TASK TO COMPLETE: Extract the lines beginning at the one that holds "J1 pin 2: SIG10 -> 0V" and ending at the final line of the material below, keeping them exact and leaving out all pictures.

══ TASK DATA ══

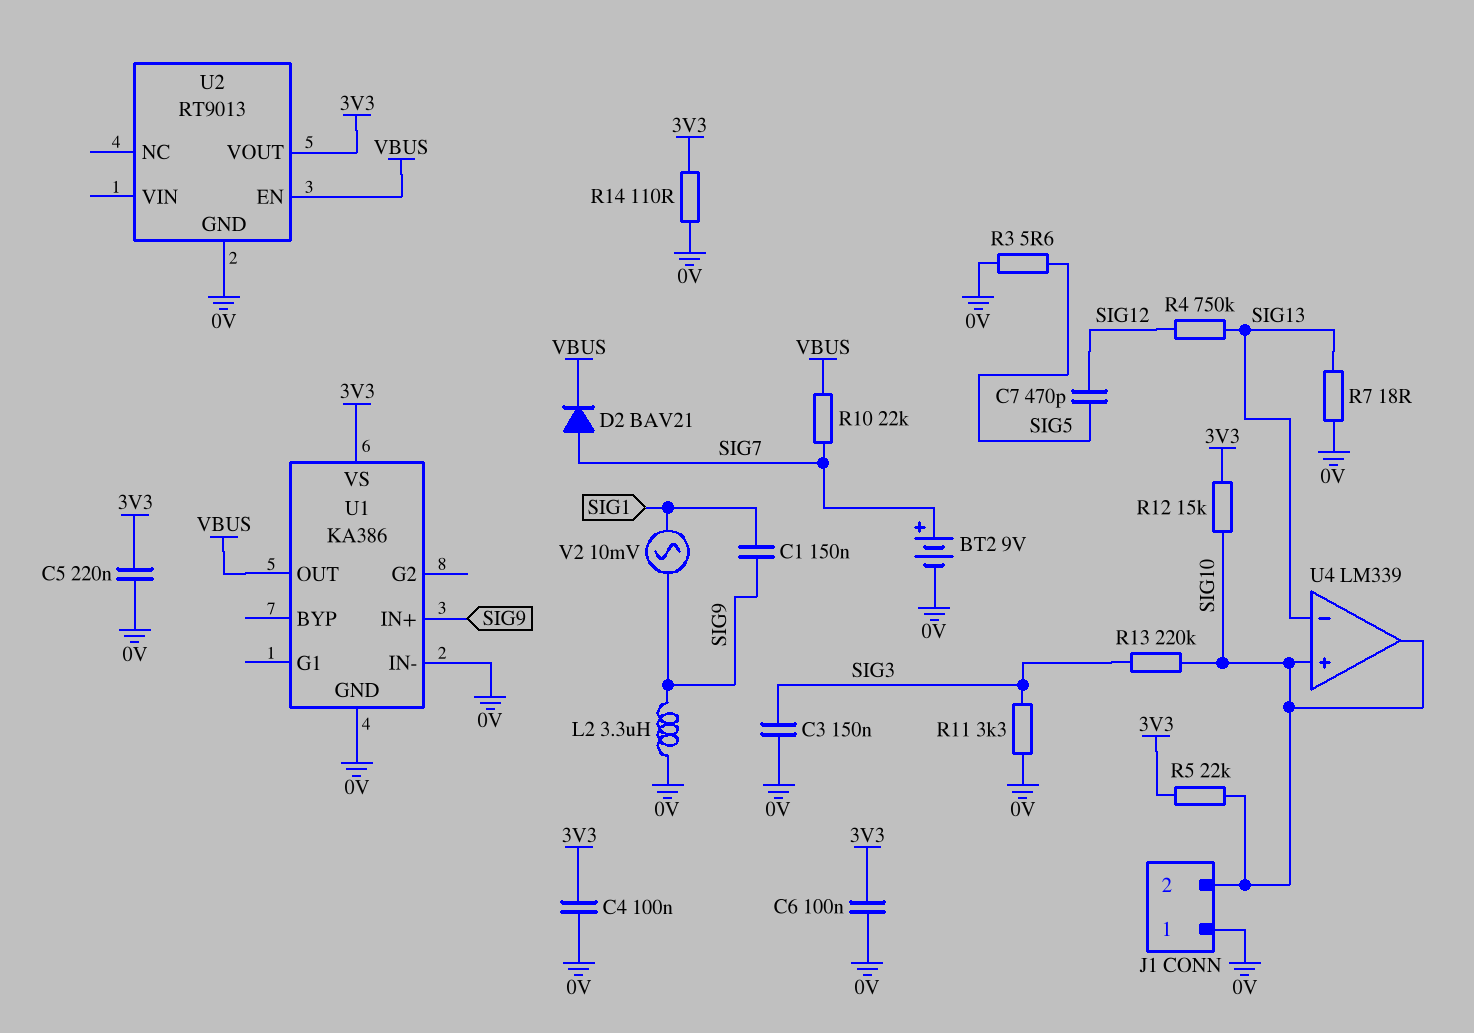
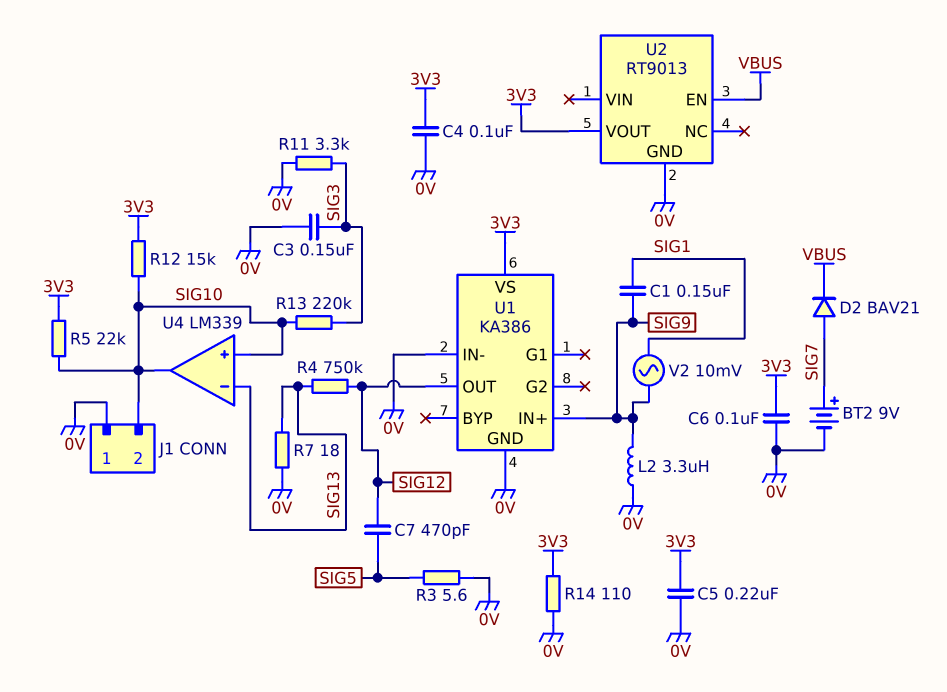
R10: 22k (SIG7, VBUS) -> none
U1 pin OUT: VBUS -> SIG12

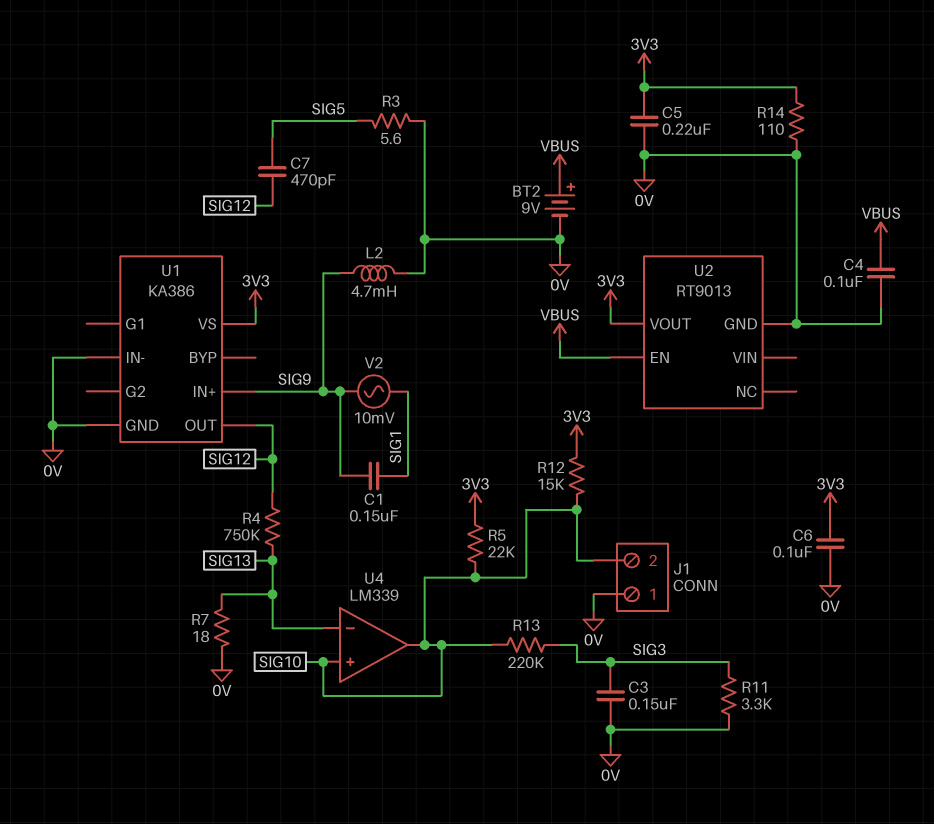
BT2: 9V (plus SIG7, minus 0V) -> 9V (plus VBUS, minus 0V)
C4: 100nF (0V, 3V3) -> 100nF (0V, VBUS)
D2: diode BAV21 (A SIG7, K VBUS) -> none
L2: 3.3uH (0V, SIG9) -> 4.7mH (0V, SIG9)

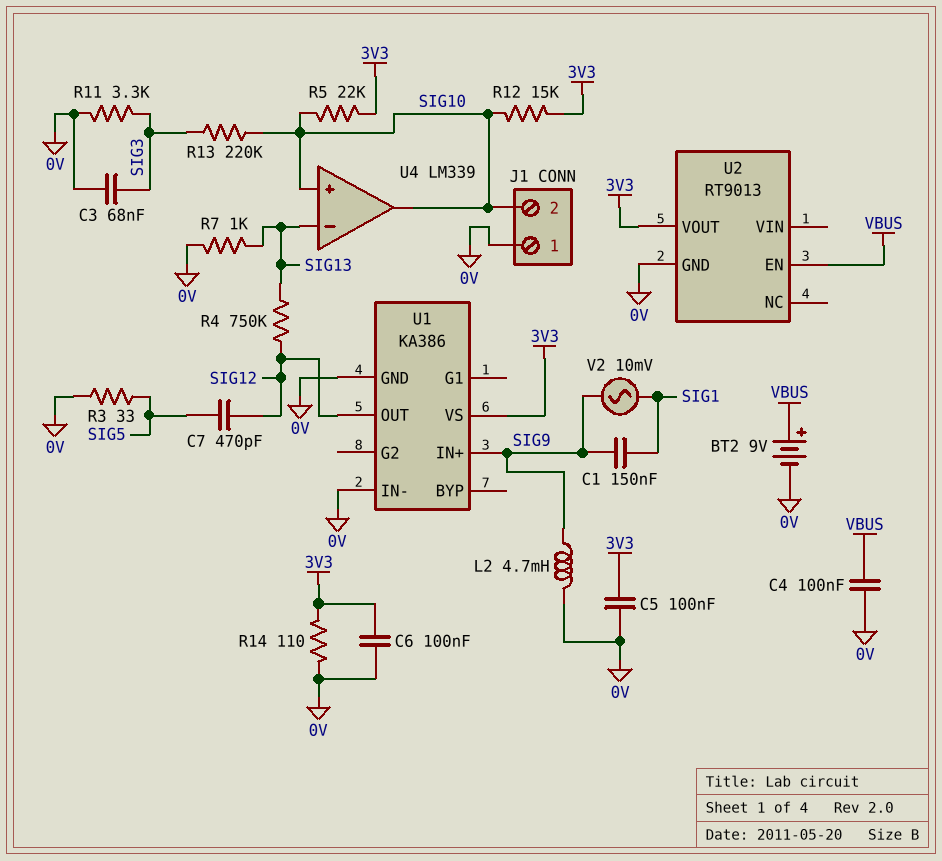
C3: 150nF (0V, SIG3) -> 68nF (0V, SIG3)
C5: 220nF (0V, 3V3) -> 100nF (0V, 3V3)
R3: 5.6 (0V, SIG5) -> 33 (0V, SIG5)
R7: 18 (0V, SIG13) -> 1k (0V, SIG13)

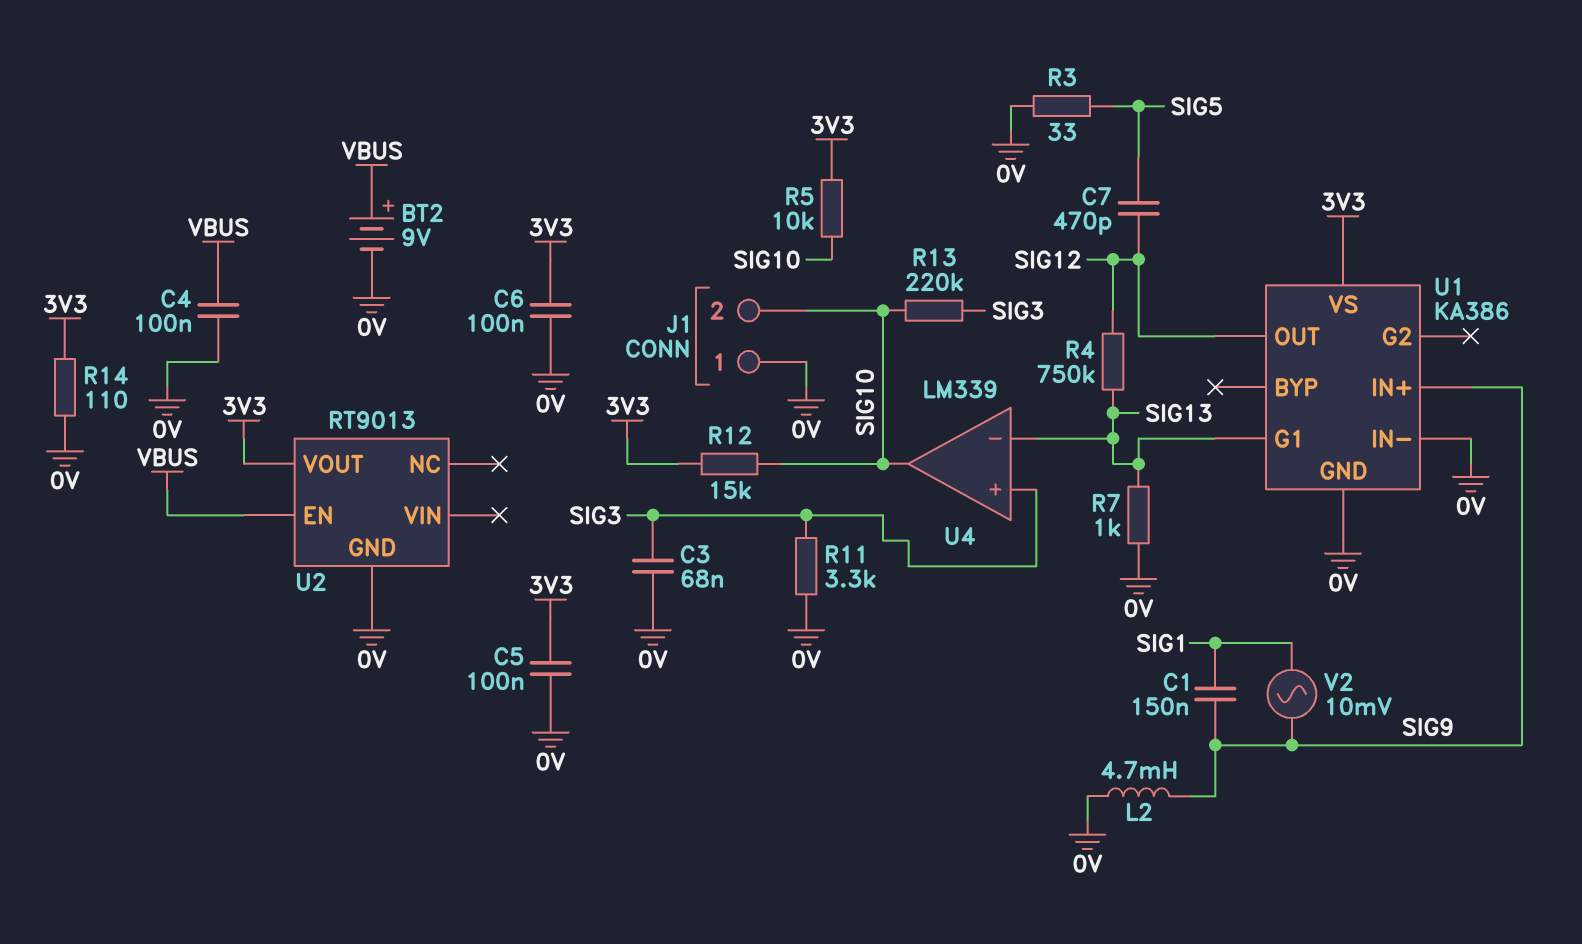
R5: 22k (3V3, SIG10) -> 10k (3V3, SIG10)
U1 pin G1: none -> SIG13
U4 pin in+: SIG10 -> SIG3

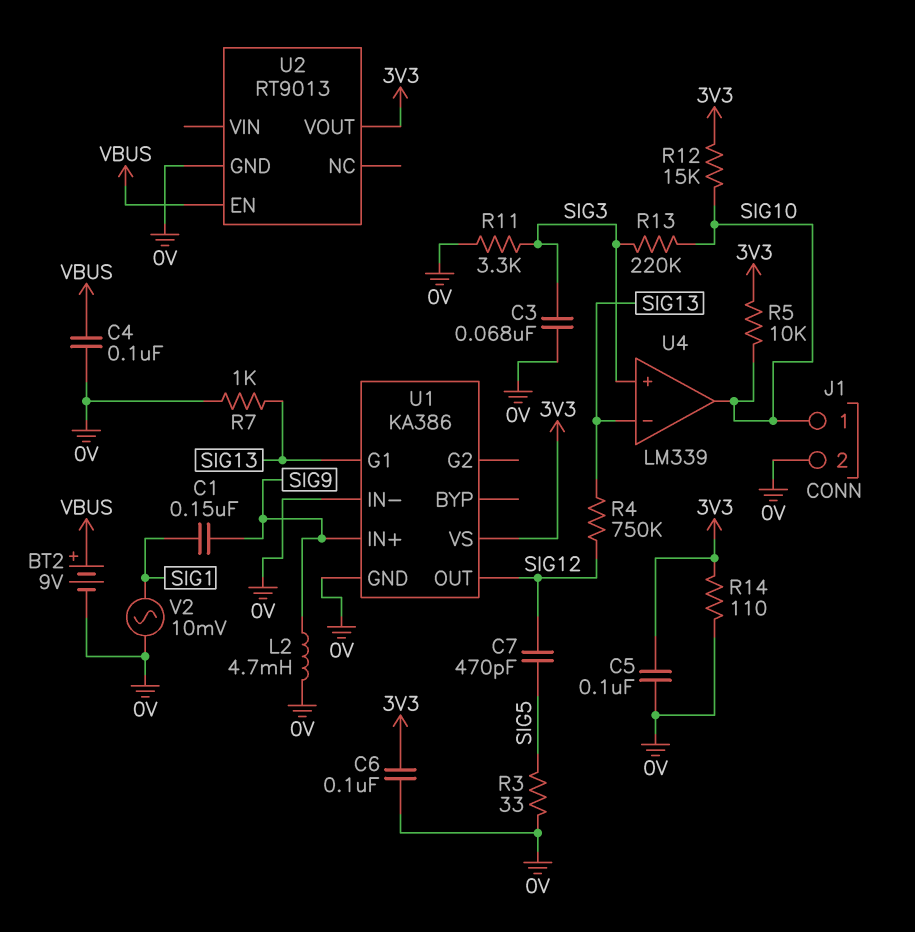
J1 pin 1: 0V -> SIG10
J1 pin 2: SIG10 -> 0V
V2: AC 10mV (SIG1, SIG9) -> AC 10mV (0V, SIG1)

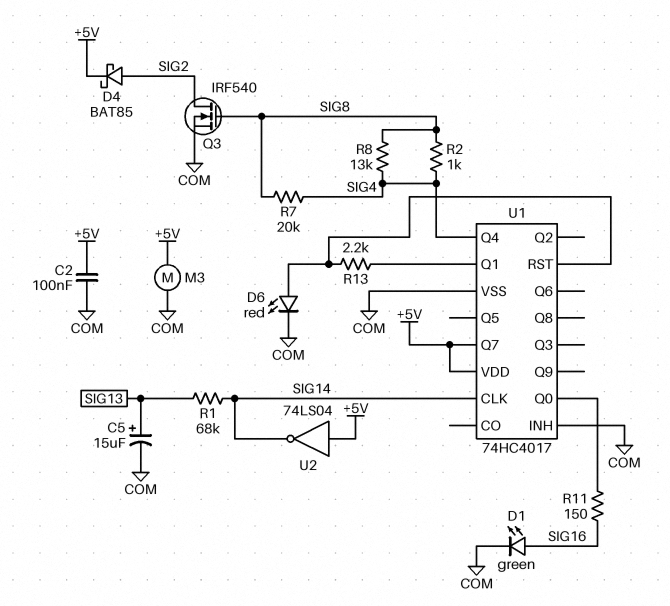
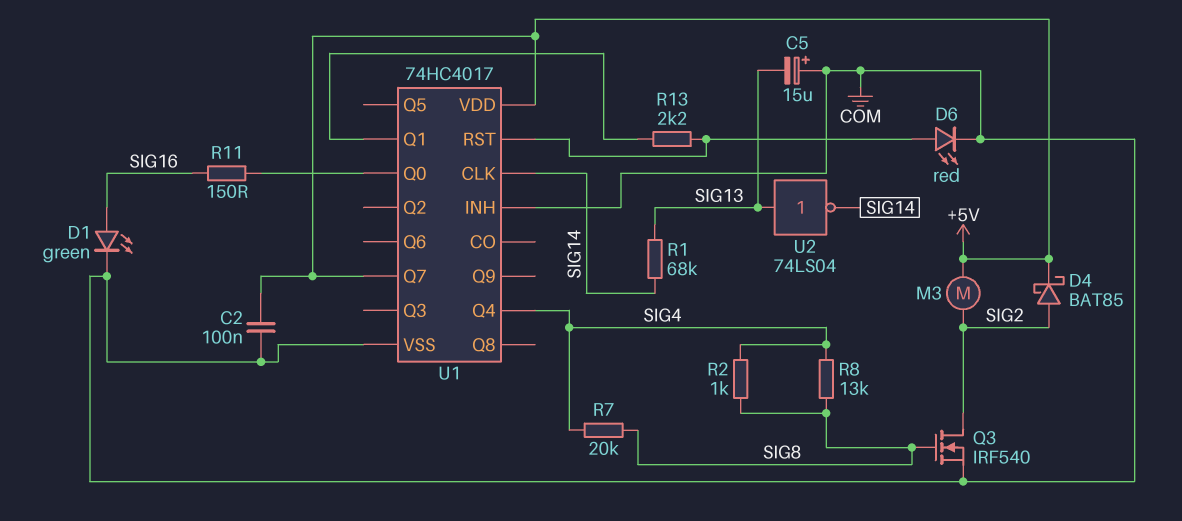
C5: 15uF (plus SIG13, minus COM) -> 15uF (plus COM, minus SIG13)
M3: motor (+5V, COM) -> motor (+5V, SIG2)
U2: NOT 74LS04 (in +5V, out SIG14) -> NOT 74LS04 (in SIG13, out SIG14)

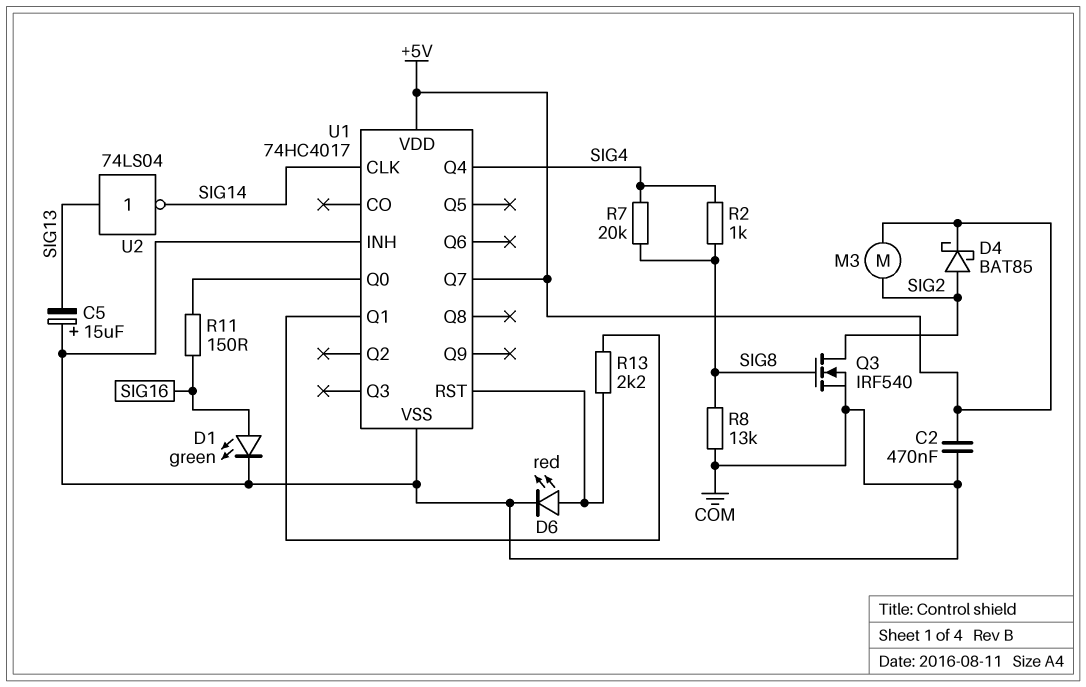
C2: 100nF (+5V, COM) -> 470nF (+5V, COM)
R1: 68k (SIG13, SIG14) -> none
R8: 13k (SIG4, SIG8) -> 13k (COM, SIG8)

═══

ANSWER AREA:
J1 pin 2: SIG10 -> 0V
V2: AC 10mV (SIG1, SIG9) -> AC 10mV (0V, SIG1)

C5: 15uF (plus SIG13, minus COM) -> 15uF (plus COM, minus SIG13)
M3: motor (+5V, COM) -> motor (+5V, SIG2)
U2: NOT 74LS04 (in +5V, out SIG14) -> NOT 74LS04 (in SIG13, out SIG14)

C2: 100nF (+5V, COM) -> 470nF (+5V, COM)
R1: 68k (SIG13, SIG14) -> none
R8: 13k (SIG4, SIG8) -> 13k (COM, SIG8)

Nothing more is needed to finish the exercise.